PROBLEM DETAILS:
Print the line containing "black brick L10:M11", then every line after it through the end of the material, exactly as written and without pictures.

STUDY MATERIAL:

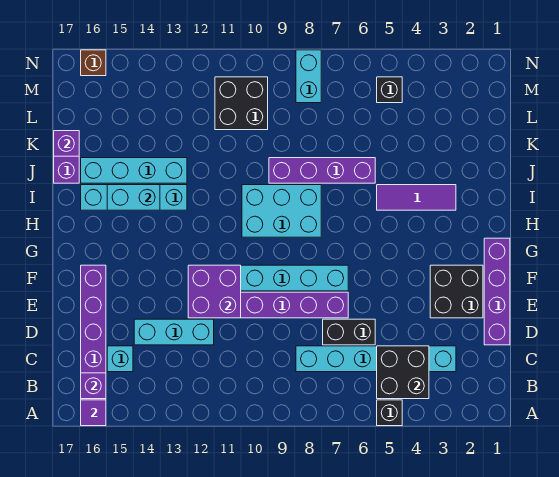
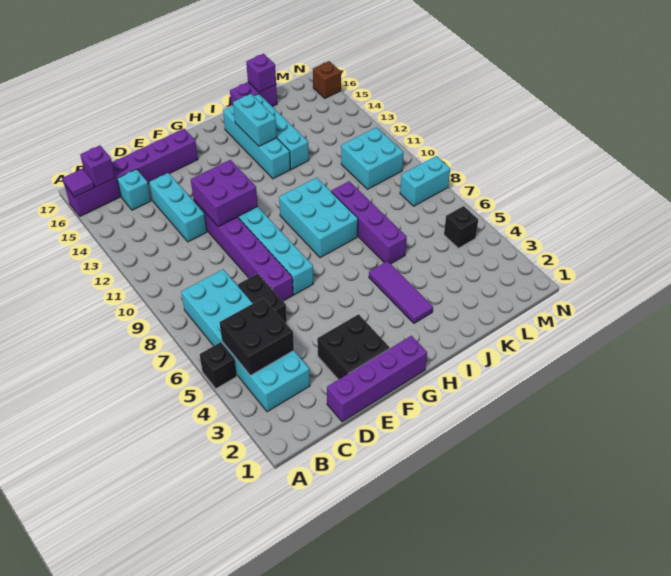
cyan brick C3:C8 level 1 -> cyan brick B3:C8 level 1
black brick L10:M11 level 1 -> cyan brick L10:M11 level 1

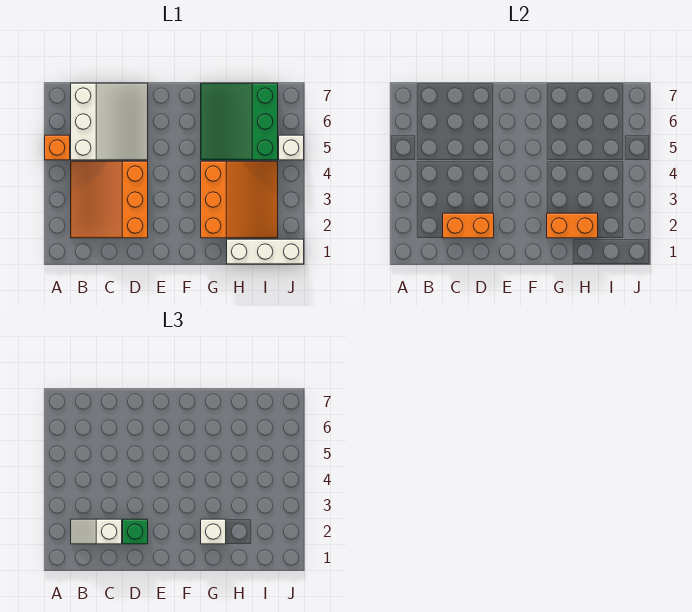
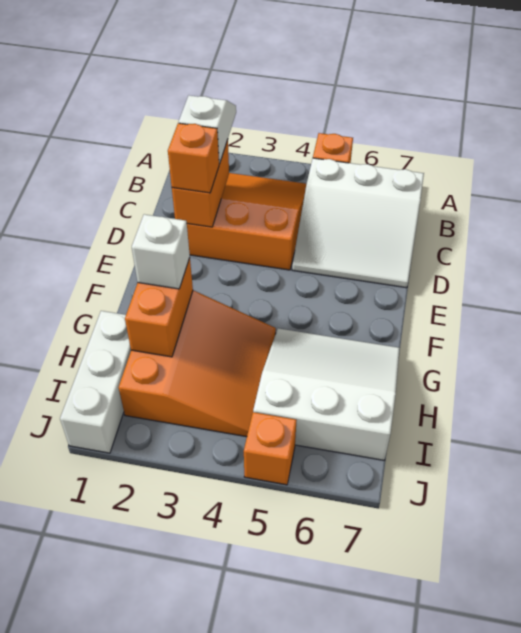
green brick D2 level 3 -> orange brick D2 level 3
orange slope G2:I4 level 1 top G -> orange slope G2:I4 level 1 top 2
green slope G5:I7 level 1 top I -> white slope G5:I7 level 1 top I
white brick J5 level 1 -> orange brick J5 level 1

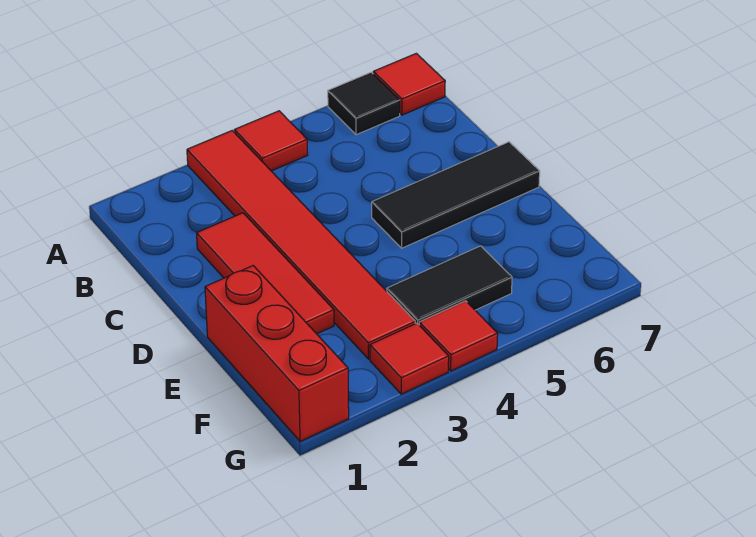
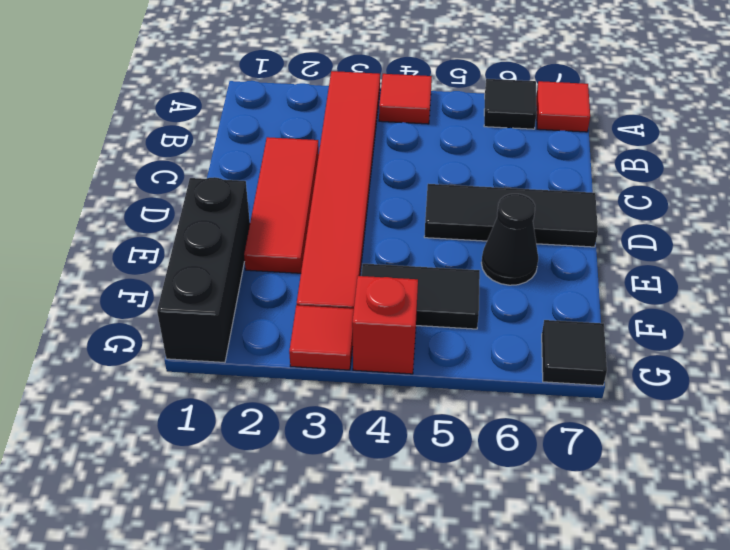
red brick E1:G1 level 1 -> black brick E1:G1 level 1
none -> black cone E6 level 1
red tile G4 level 1 -> red brick G4 level 1
none -> black tile G7 level 1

OUTPUT:
black brick L10:M11 level 1 -> cyan brick L10:M11 level 1

green brick D2 level 3 -> orange brick D2 level 3
orange slope G2:I4 level 1 top G -> orange slope G2:I4 level 1 top 2
green slope G5:I7 level 1 top I -> white slope G5:I7 level 1 top I
white brick J5 level 1 -> orange brick J5 level 1

red brick E1:G1 level 1 -> black brick E1:G1 level 1
none -> black cone E6 level 1
red tile G4 level 1 -> red brick G4 level 1
none -> black tile G7 level 1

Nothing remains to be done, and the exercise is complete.